━━ RECORDS FOR THE EXERCISE
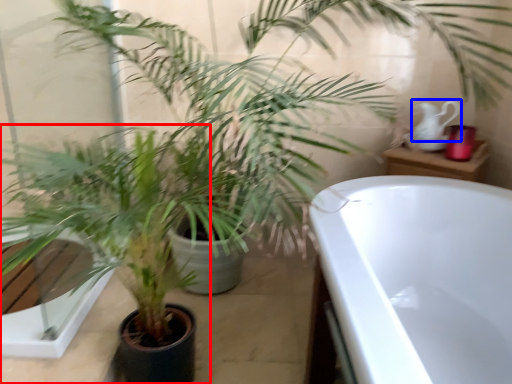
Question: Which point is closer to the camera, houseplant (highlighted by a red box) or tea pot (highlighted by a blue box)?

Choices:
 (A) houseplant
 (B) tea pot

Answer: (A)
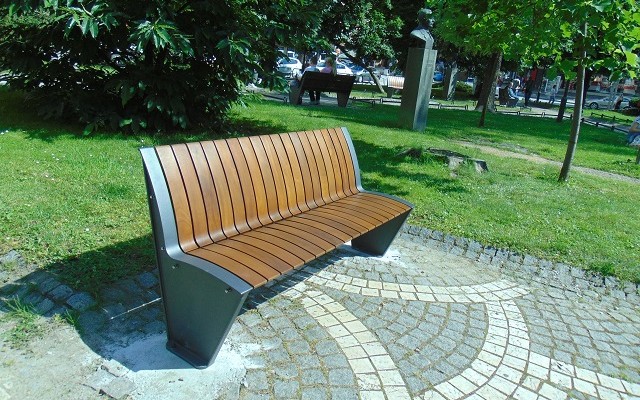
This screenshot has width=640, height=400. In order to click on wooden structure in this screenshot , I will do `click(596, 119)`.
━━━━
### WHAT YOU ARE ASKED TO DO
Locate every line in the entries above that contains the word "houseplant" and copy each one.

### YOUR SOLUTION
Question: Which point is closer to the camera, houseplant (highlighted by a red box) or tea pot (highlighted by a blue box)?
 (A) houseplant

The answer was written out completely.